Data in this exercise:
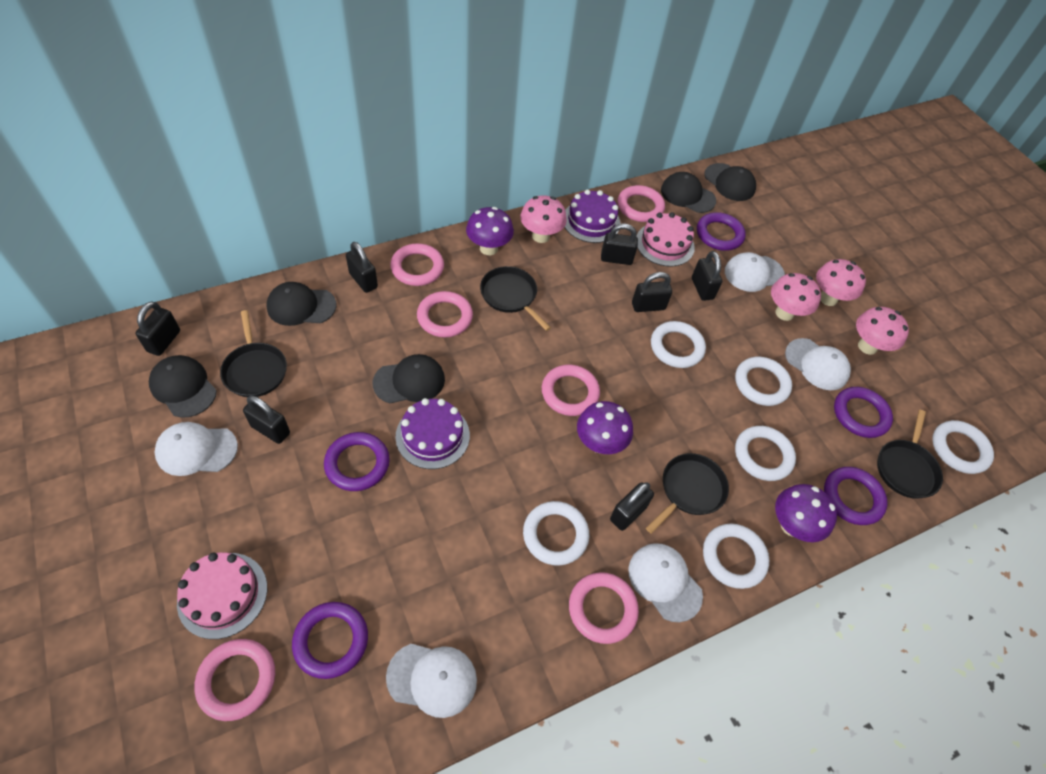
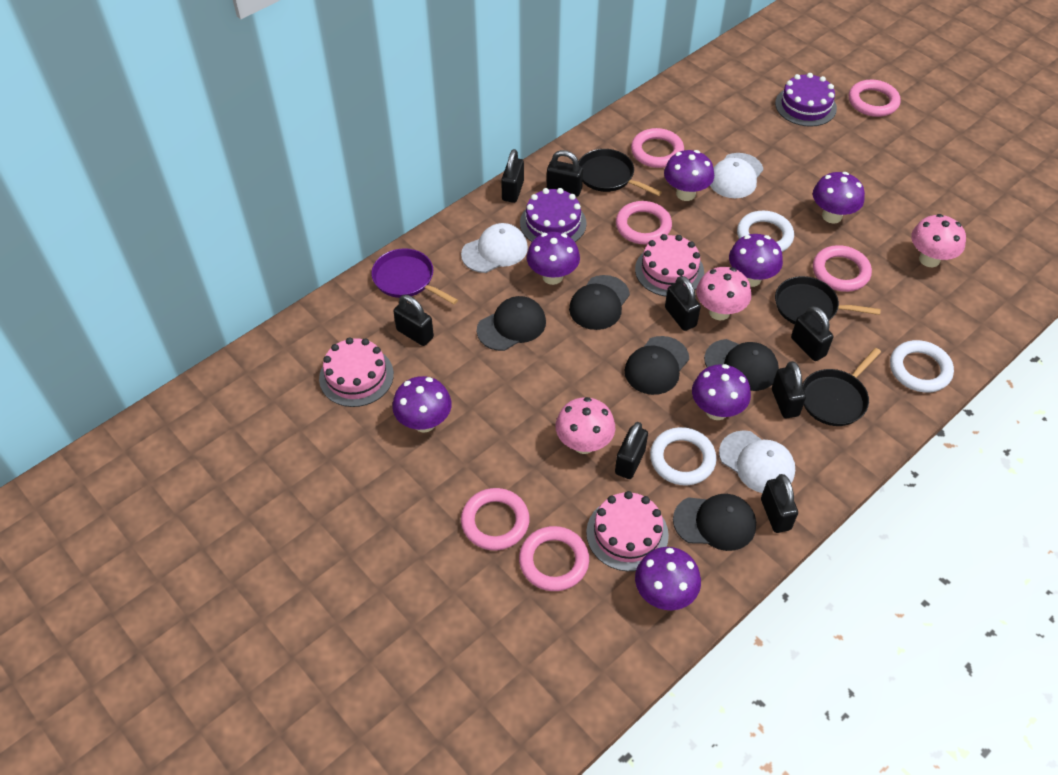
black padlock: 7 -> 8
black pan: 4 -> 3
pink cake: 2 -> 3
pink mushroom: 4 -> 3
purple mushroom: 3 -> 7
purple pan: 0 -> 1
purple ring: 5 -> 0
white cap: 5 -> 3
white ring: 6 -> 3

Directions for this task: Output the records exactly, pictures excluded.

Answer for this exercise:
black padlock: 7 -> 8
black pan: 4 -> 3
pink cake: 2 -> 3
pink mushroom: 4 -> 3
purple mushroom: 3 -> 7
purple pan: 0 -> 1
purple ring: 5 -> 0
white cap: 5 -> 3
white ring: 6 -> 3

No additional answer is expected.